# Extracted material
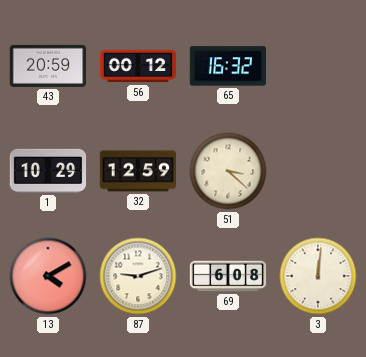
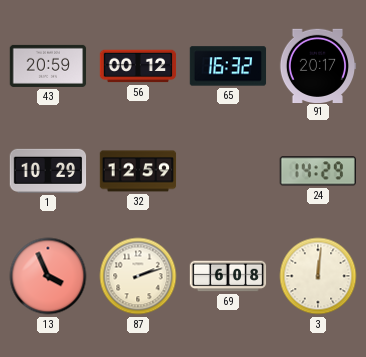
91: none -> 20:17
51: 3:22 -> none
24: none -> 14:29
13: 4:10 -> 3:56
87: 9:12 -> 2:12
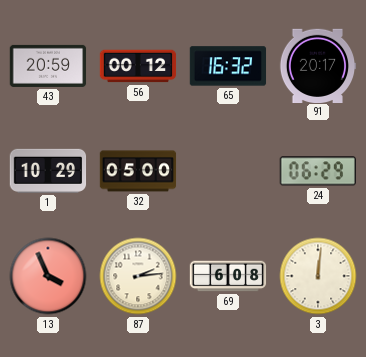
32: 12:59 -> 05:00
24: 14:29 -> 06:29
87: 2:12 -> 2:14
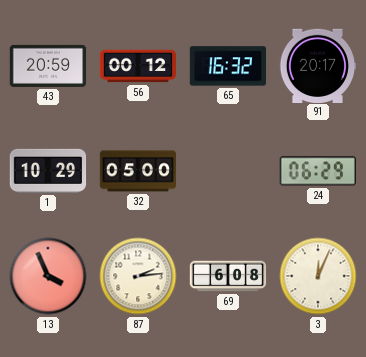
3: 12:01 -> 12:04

---

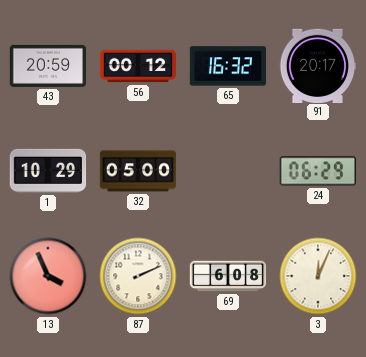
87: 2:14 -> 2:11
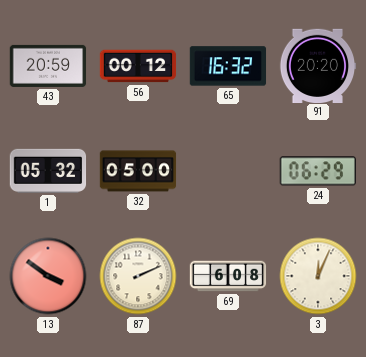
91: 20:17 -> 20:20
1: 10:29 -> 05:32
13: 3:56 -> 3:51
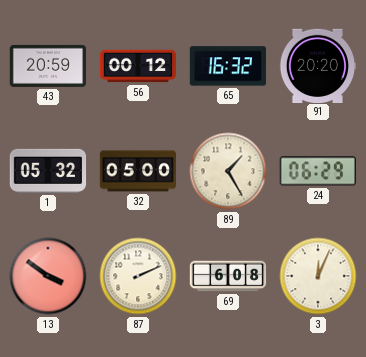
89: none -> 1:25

# To be done
Can you rewrite the records from the line with "91: none -> 20:17" to the line with "87: 2:12 -> 2:14", both included, as a Markdown table with the columns Row and Change? Number the rows, give each line in the Change column, and leave out blank lines and pictures.

# Solved problem
| Row | Change |
|---|---|
| 1 | 91: none -> 20:17 |
| 2 | 51: 3:22 -> none |
| 3 | 24: none -> 14:29 |
| 4 | 13: 4:10 -> 3:56 |
| 5 | 87: 9:12 -> 2:12 |
| 6 | 32: 12:59 -> 05:00 |
| 7 | 24: 14:29 -> 06:29 |
| 8 | 87: 2:12 -> 2:14 |